#### Exercise inputs:

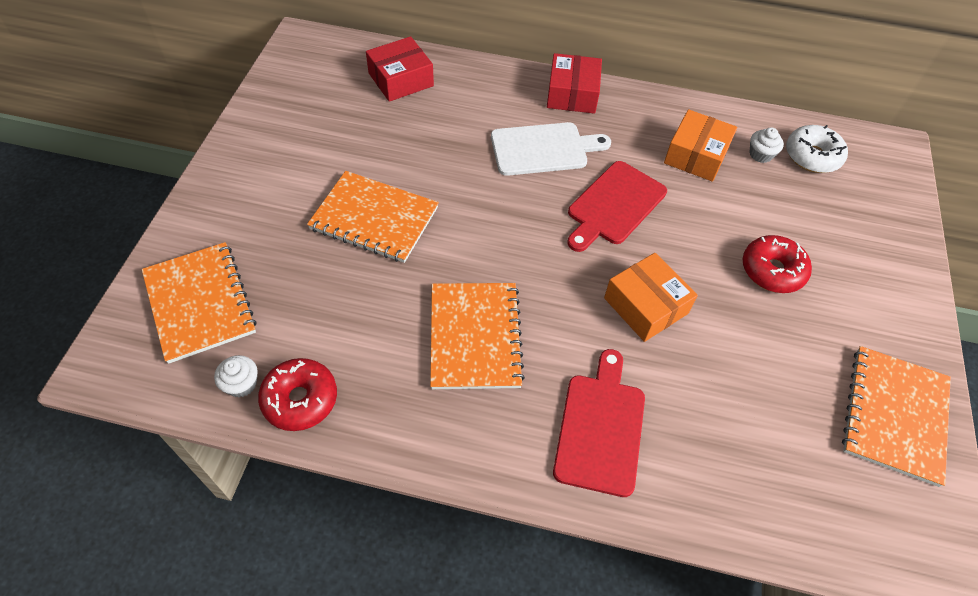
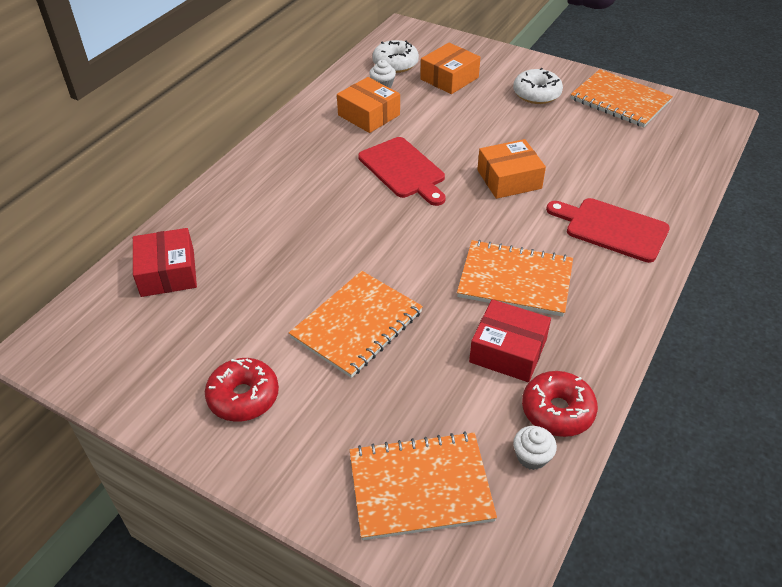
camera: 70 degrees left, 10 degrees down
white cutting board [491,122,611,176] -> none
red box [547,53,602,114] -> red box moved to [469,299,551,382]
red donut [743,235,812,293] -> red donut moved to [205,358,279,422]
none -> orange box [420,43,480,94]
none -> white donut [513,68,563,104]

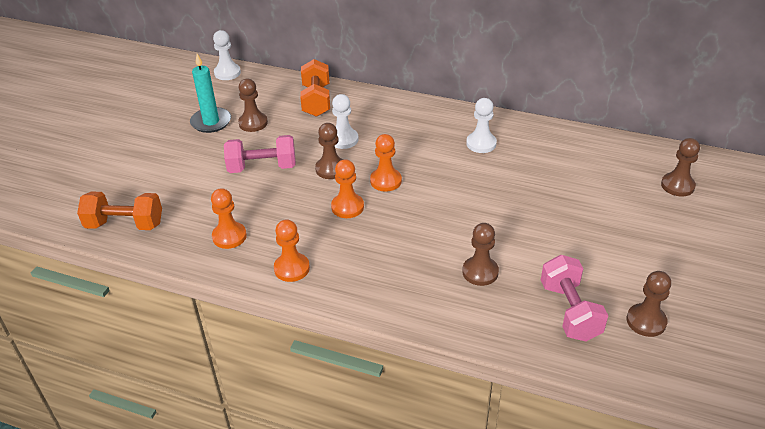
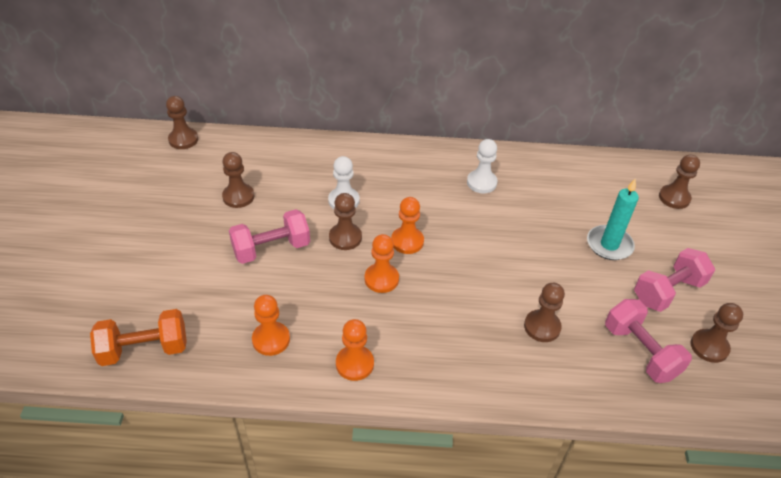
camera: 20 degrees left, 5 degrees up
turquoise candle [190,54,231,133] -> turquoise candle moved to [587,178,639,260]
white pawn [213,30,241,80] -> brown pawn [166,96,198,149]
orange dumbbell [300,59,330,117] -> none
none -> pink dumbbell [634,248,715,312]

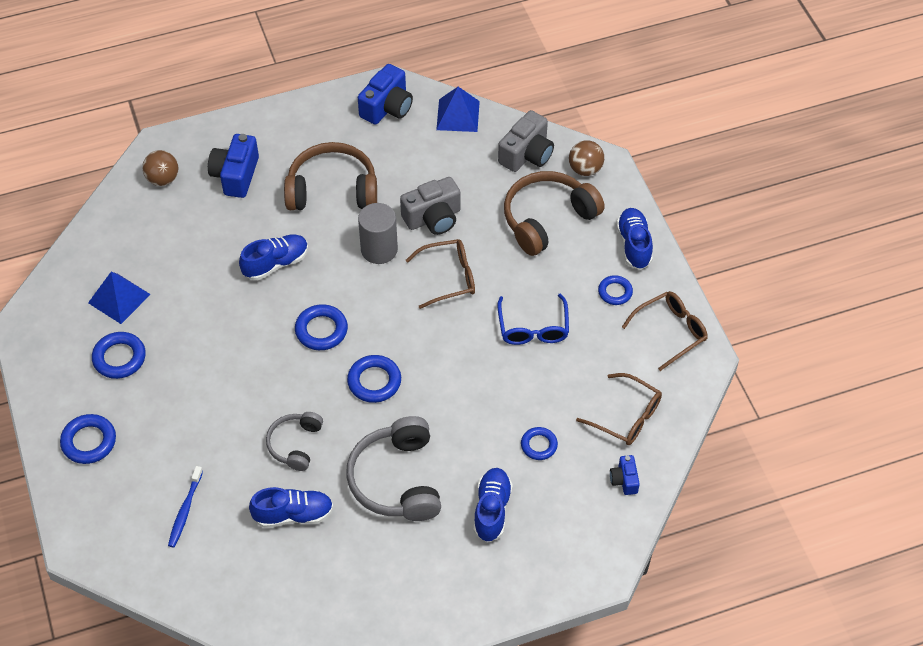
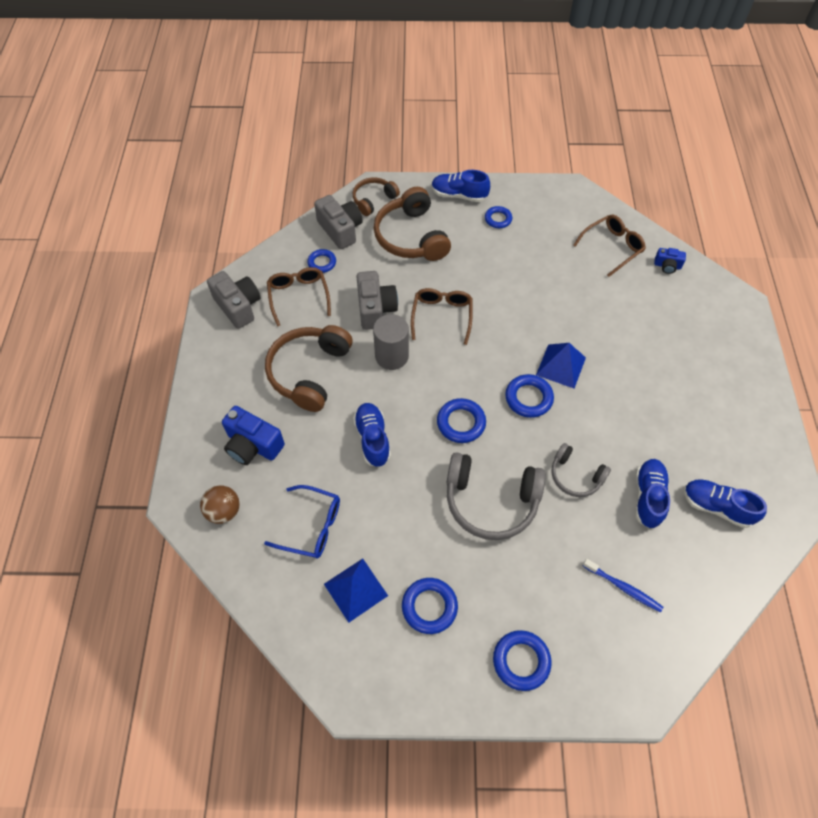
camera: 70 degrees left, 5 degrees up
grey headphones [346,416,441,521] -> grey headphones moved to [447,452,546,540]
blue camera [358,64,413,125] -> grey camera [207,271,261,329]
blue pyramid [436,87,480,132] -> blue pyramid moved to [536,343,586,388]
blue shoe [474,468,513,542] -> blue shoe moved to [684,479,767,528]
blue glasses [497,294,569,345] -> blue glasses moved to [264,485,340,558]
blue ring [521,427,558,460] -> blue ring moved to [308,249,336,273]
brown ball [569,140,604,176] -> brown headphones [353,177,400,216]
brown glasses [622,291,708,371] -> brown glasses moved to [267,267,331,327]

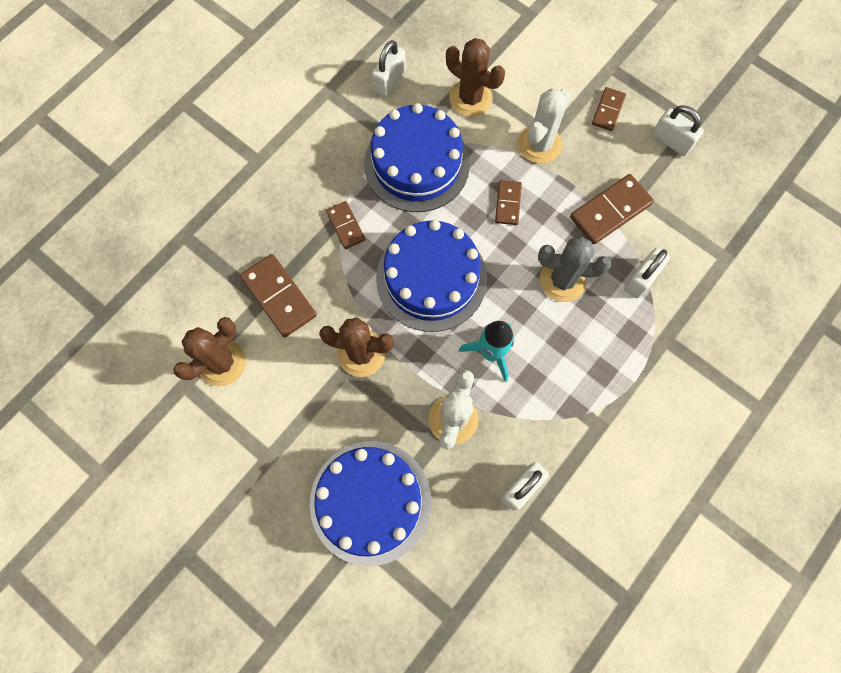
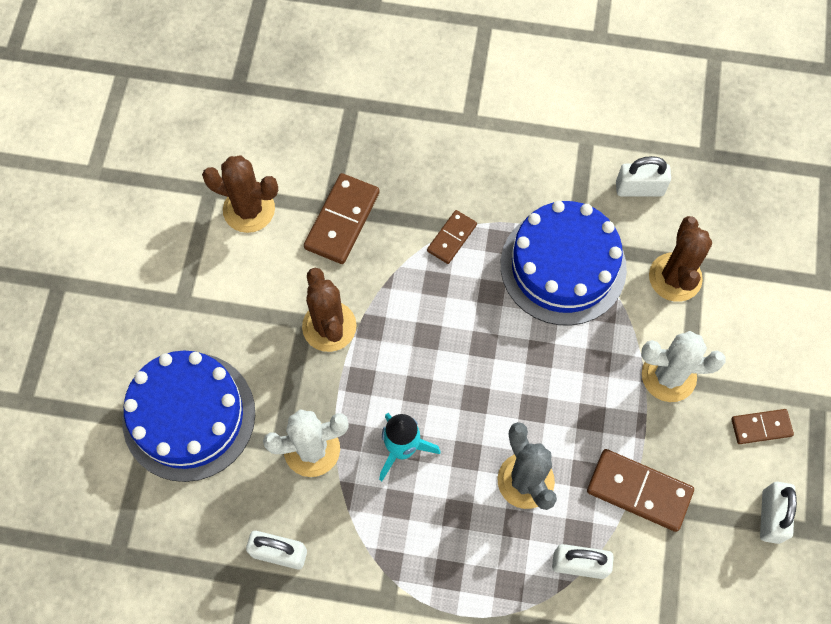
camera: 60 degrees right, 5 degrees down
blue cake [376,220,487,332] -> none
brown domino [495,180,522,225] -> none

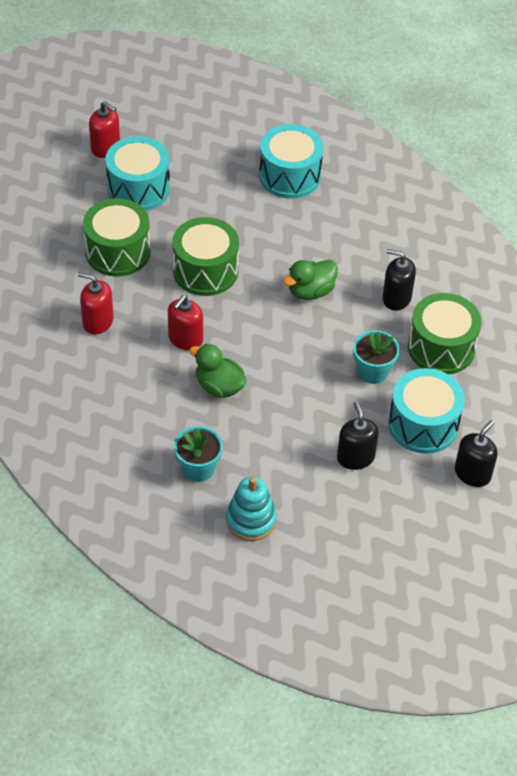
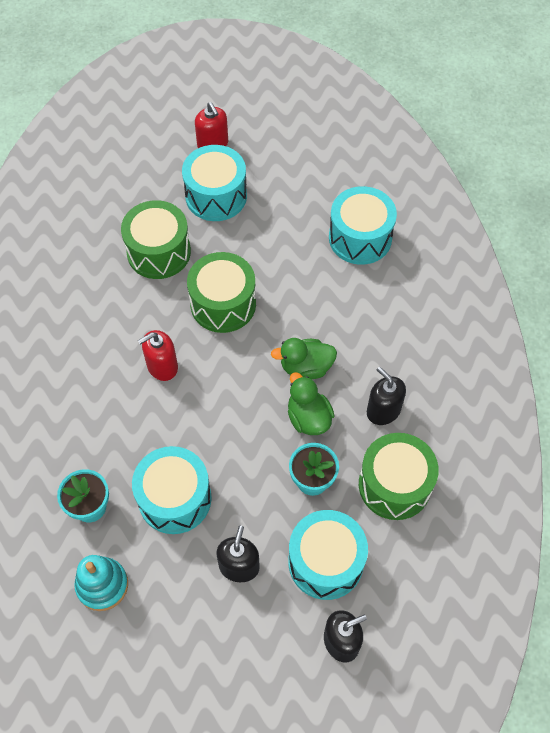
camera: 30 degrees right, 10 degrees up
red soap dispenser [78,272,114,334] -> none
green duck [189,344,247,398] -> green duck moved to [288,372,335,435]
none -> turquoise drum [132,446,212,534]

#### What you have to do:
Please restate word for word each line from the one containing "blue pyramid [436,87,480,132]" to the end of the data above, without the pictures.

#### Task result:
blue pyramid [436,87,480,132] -> blue pyramid moved to [536,343,586,388]
blue shoe [474,468,513,542] -> blue shoe moved to [684,479,767,528]
blue glasses [497,294,569,345] -> blue glasses moved to [264,485,340,558]
blue ring [521,427,558,460] -> blue ring moved to [308,249,336,273]
brown ball [569,140,604,176] -> brown headphones [353,177,400,216]
brown glasses [622,291,708,371] -> brown glasses moved to [267,267,331,327]

camera: 60 degrees right, 5 degrees down
blue cake [376,220,487,332] -> none
brown domino [495,180,522,225] -> none

camera: 30 degrees right, 10 degrees up
red soap dispenser [78,272,114,334] -> none
green duck [189,344,247,398] -> green duck moved to [288,372,335,435]
none -> turquoise drum [132,446,212,534]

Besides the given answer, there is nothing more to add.